======== LISTED ENTRIES ========

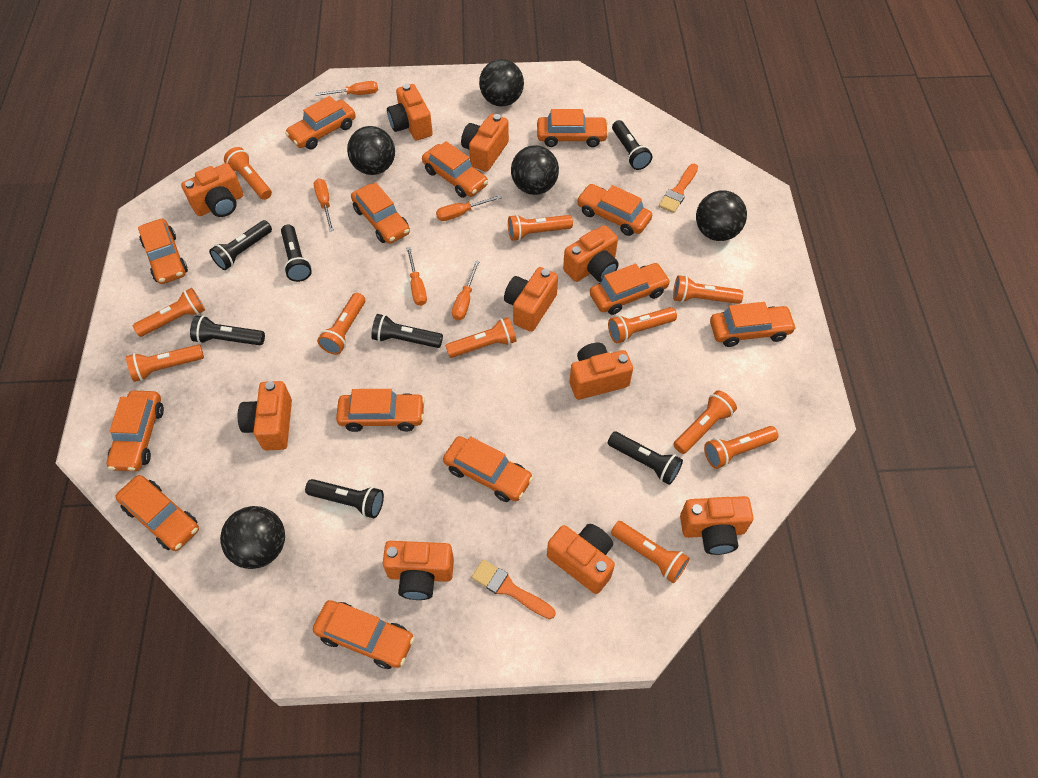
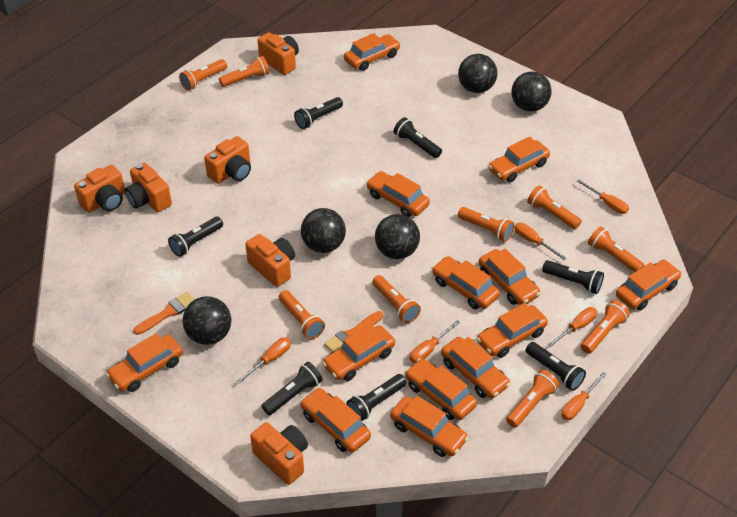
orange camera: 10 -> 6
orange flashlight: 11 -> 9
orange screwdriver: 5 -> 6

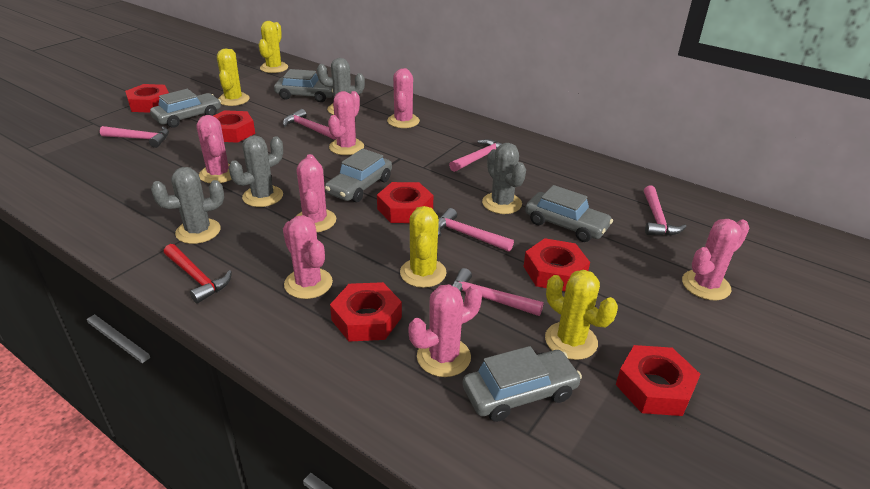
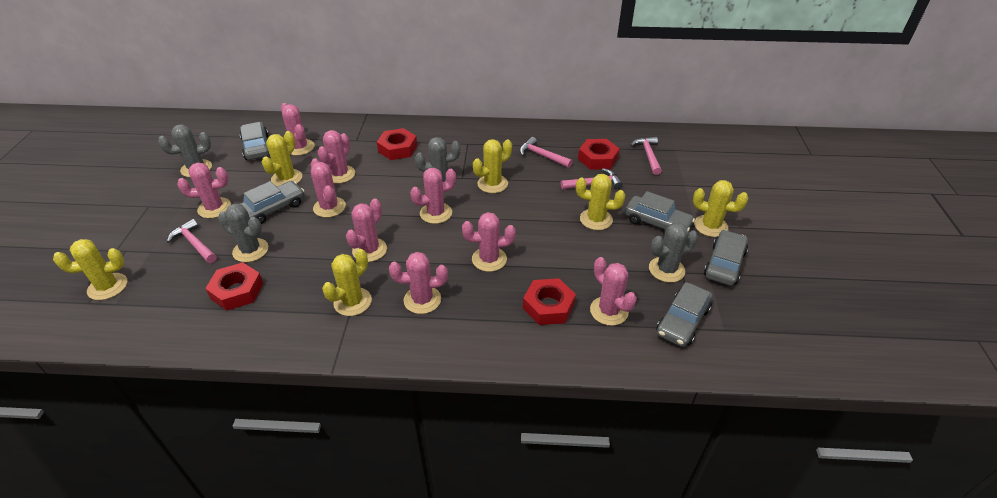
pink cactus: 7 -> 9
pink hammer: 6 -> 4
red hammer: 1 -> 0
red nut: 6 -> 4
yellow cactus: 4 -> 6

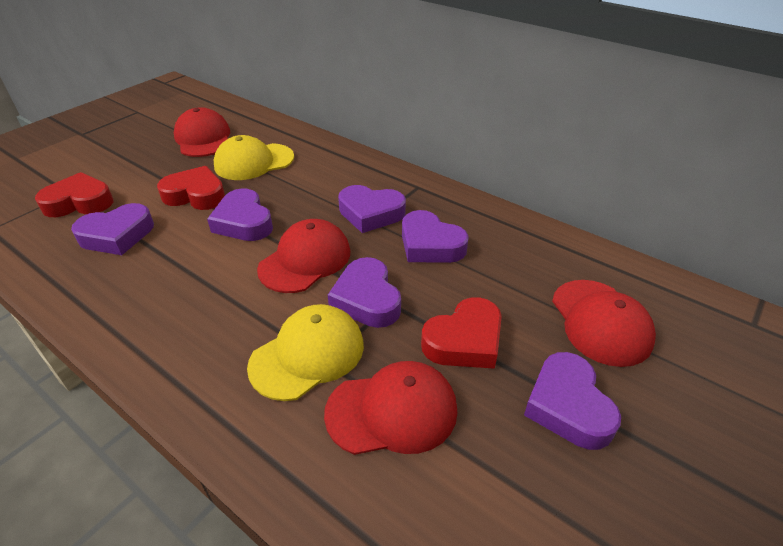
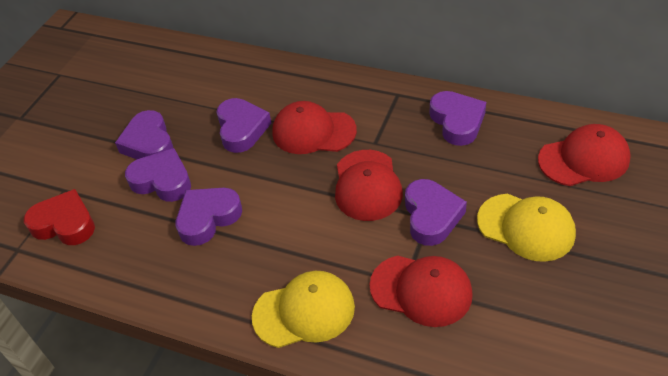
red heart: 3 -> 1

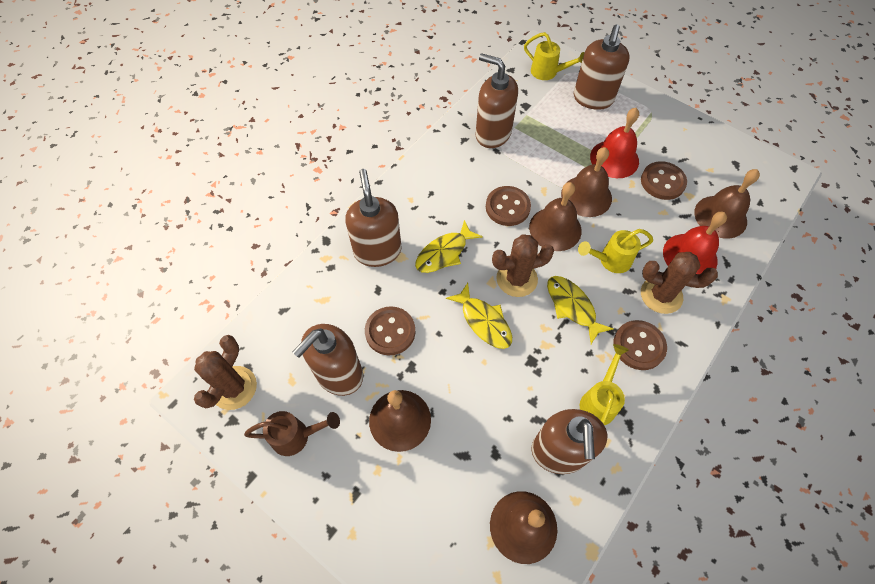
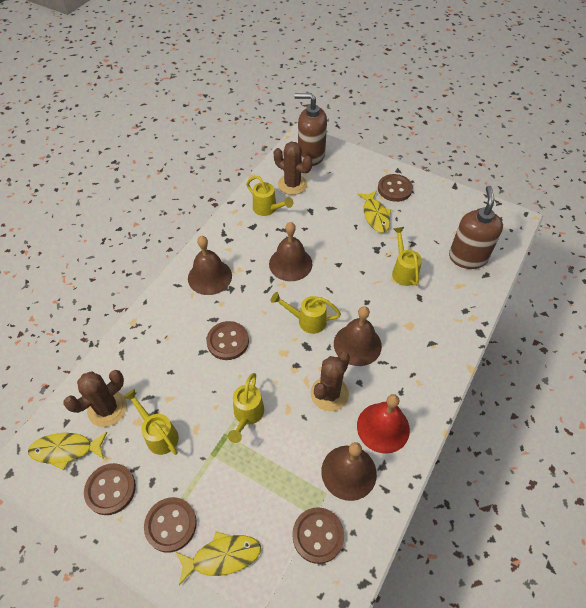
brown bell: 5 -> 4
brown button: 4 -> 5
brown soap dispenser: 5 -> 2
brown watering can: 1 -> 0
red bell: 2 -> 1
yellow watering can: 3 -> 5

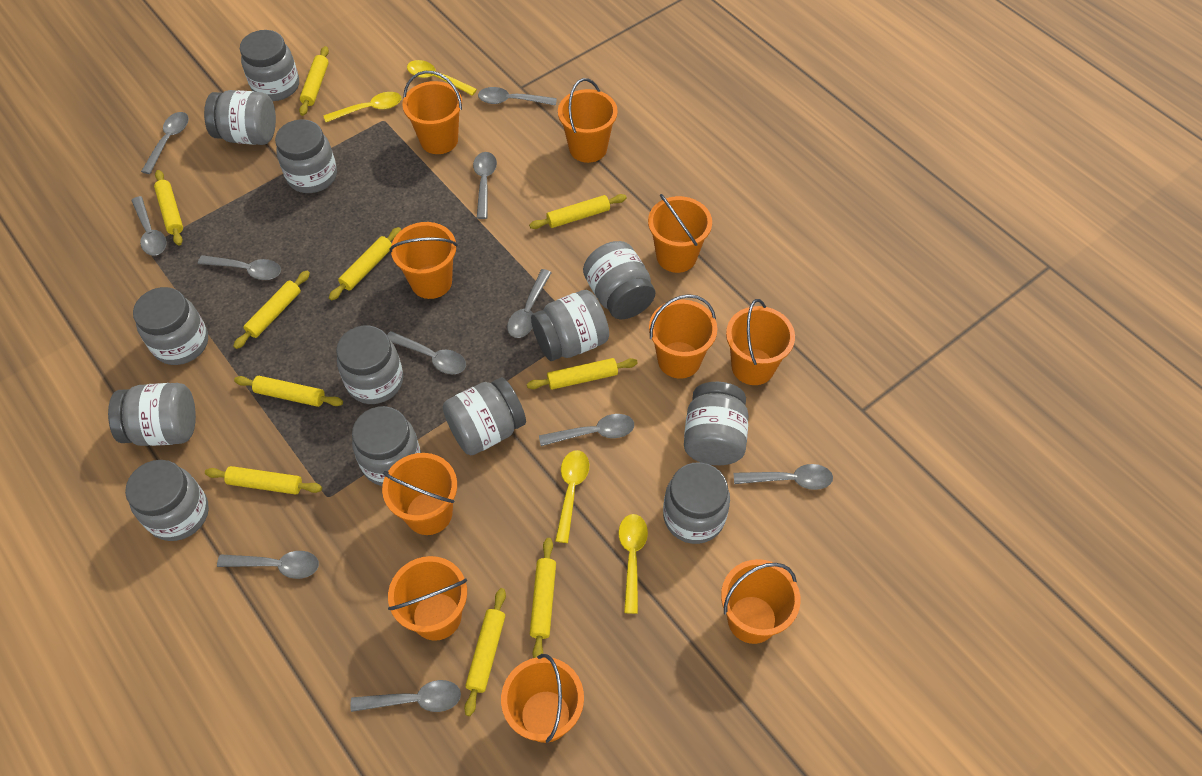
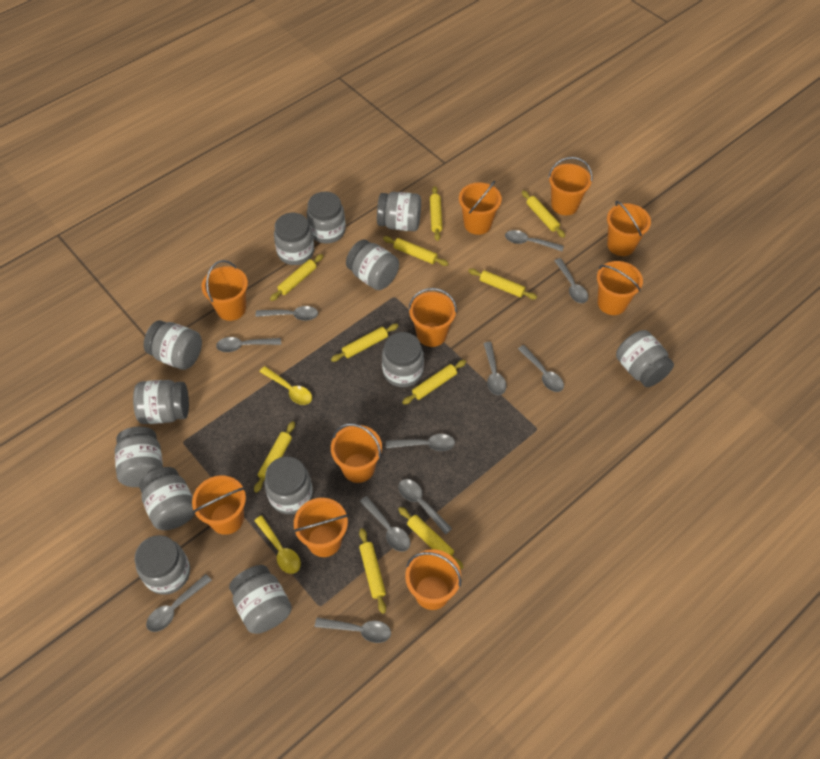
yellow spoon: 4 -> 2

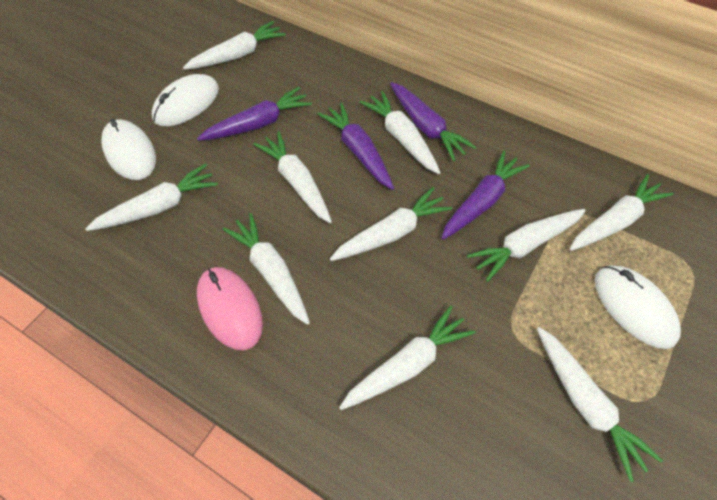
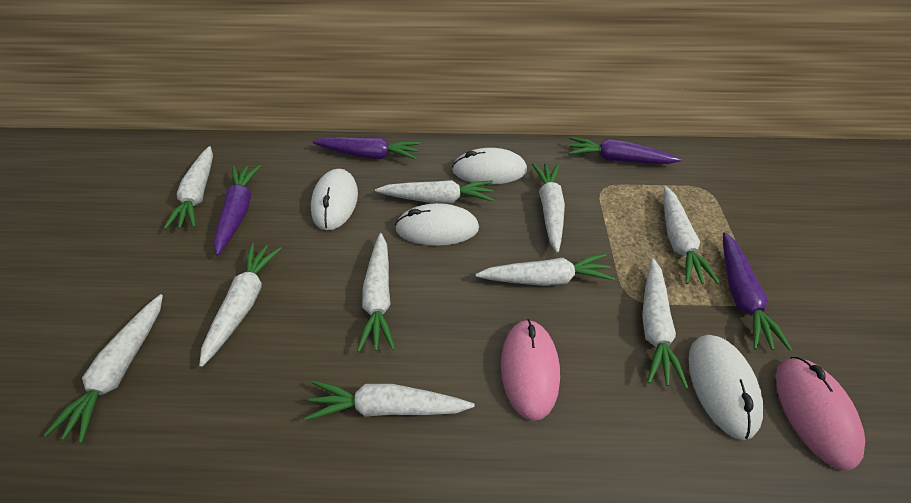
pink mouse: 1 -> 2
white mouse: 3 -> 4

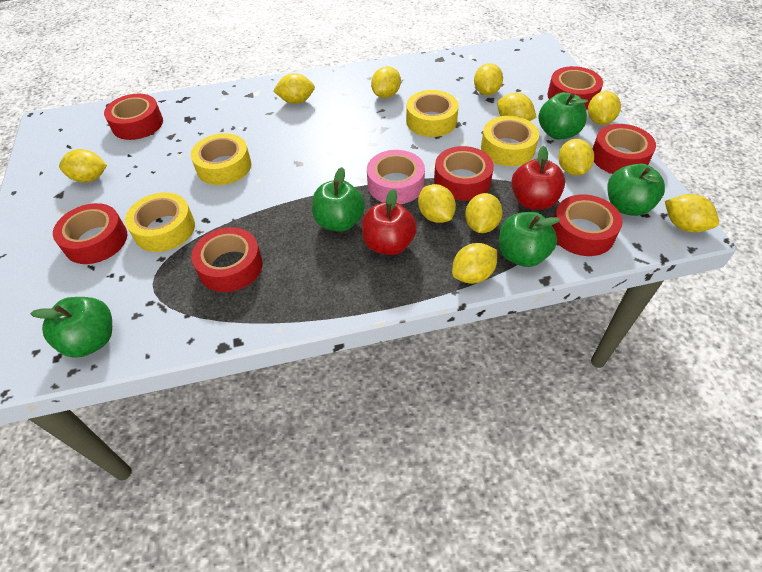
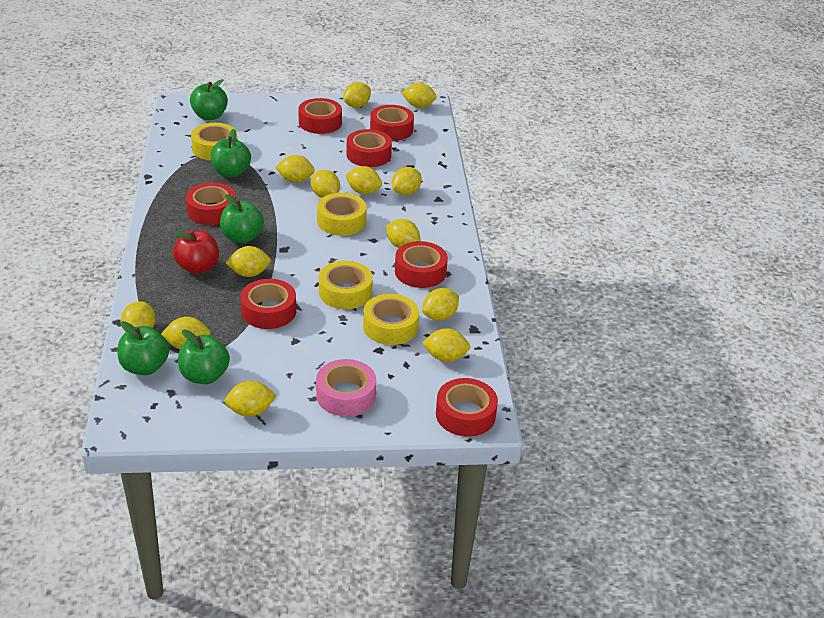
red apple: 2 -> 1
yellow lemon: 11 -> 13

========

• _YOUR ASSIGNMENT_
The line containing "orange screwdriver: 5 -> 6" and every line after it, through the end of the records, are what you should retype exactly. Do not include the pictures.

• _EXERCISE ANSWER_
orange screwdriver: 5 -> 6

pink cactus: 7 -> 9
pink hammer: 6 -> 4
red hammer: 1 -> 0
red nut: 6 -> 4
yellow cactus: 4 -> 6

red heart: 3 -> 1

brown bell: 5 -> 4
brown button: 4 -> 5
brown soap dispenser: 5 -> 2
brown watering can: 1 -> 0
red bell: 2 -> 1
yellow watering can: 3 -> 5

yellow spoon: 4 -> 2

pink mouse: 1 -> 2
white mouse: 3 -> 4

red apple: 2 -> 1
yellow lemon: 11 -> 13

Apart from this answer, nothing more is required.